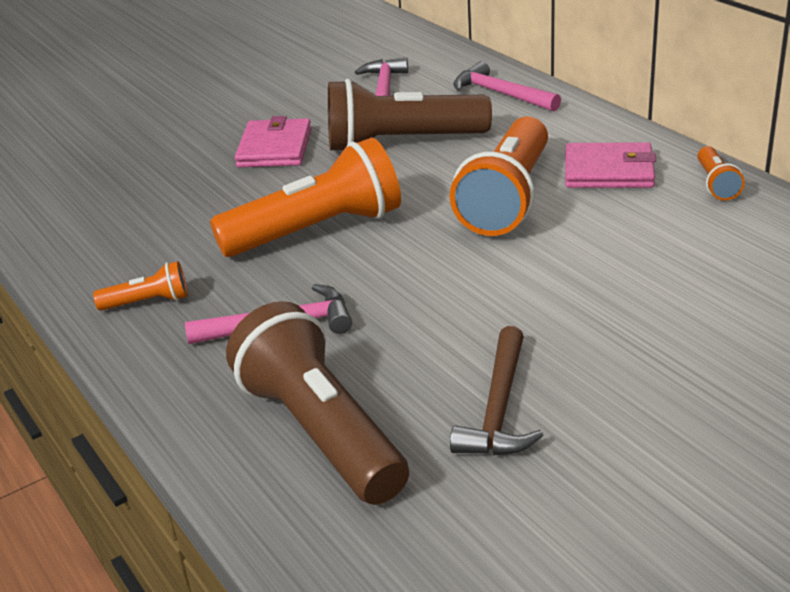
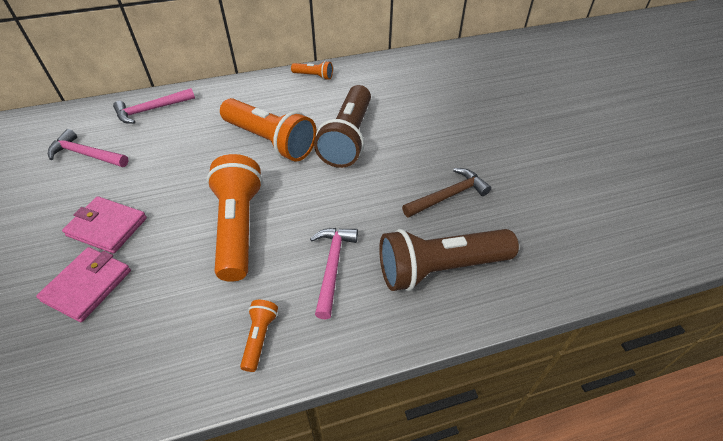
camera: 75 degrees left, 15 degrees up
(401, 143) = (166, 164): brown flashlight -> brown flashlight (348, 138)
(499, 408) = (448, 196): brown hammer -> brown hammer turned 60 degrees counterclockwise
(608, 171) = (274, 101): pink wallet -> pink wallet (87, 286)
----
# [Task item]
Everything from the line that contains "(499, 408) = (448, 196): brown" through the final line of the listing is to be restated word for word, and nothing more.

# [Solution to this problem]
(499, 408) = (448, 196): brown hammer -> brown hammer turned 60 degrees counterclockwise
(608, 171) = (274, 101): pink wallet -> pink wallet (87, 286)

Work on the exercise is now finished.